[[ PROVIDED RECORDS open ]]

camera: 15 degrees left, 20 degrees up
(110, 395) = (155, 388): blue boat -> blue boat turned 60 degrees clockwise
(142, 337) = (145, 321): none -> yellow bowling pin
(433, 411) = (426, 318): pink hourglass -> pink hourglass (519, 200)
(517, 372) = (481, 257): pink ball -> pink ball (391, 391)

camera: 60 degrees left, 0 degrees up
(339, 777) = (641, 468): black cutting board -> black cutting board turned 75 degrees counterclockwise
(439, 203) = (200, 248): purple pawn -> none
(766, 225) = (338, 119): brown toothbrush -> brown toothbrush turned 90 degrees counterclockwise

[[ PROVIDED RECORDS closed ]]
[[ PROVIDED RECORDS open ]]

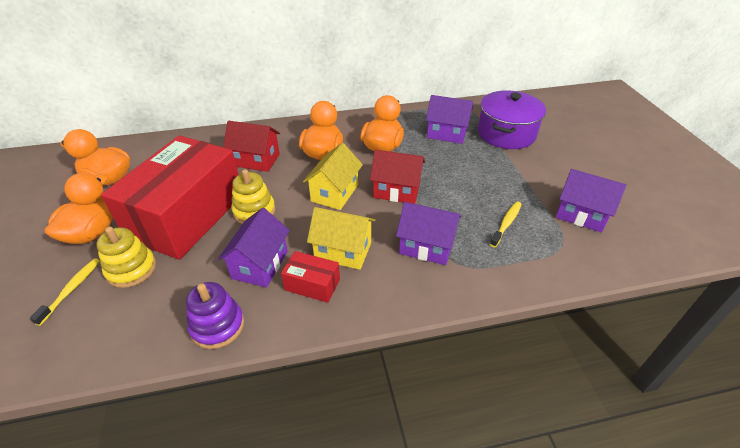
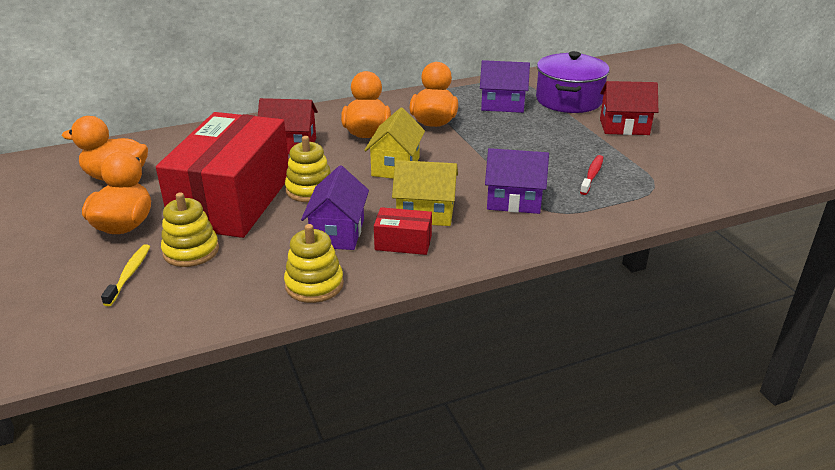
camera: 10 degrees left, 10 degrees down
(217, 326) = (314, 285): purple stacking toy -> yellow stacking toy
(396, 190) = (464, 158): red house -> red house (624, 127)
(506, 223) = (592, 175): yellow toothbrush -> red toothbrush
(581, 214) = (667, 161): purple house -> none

[[ PROVIDED RECORDS closed ]]
[[ PROVIDED RECORDS open ]]

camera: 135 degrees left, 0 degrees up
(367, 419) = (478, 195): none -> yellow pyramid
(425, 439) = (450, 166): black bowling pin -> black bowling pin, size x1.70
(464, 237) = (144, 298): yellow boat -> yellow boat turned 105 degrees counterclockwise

[[ PROVIDED RECORDS closed ]]

* [INSTRUCTIONS FOR THE TASK] Show each line in the listing above that has "bowling".

* [WRITTEN ANSWER]
(142, 337) = (145, 321): none -> yellow bowling pin
(425, 439) = (450, 166): black bowling pin -> black bowling pin, size x1.70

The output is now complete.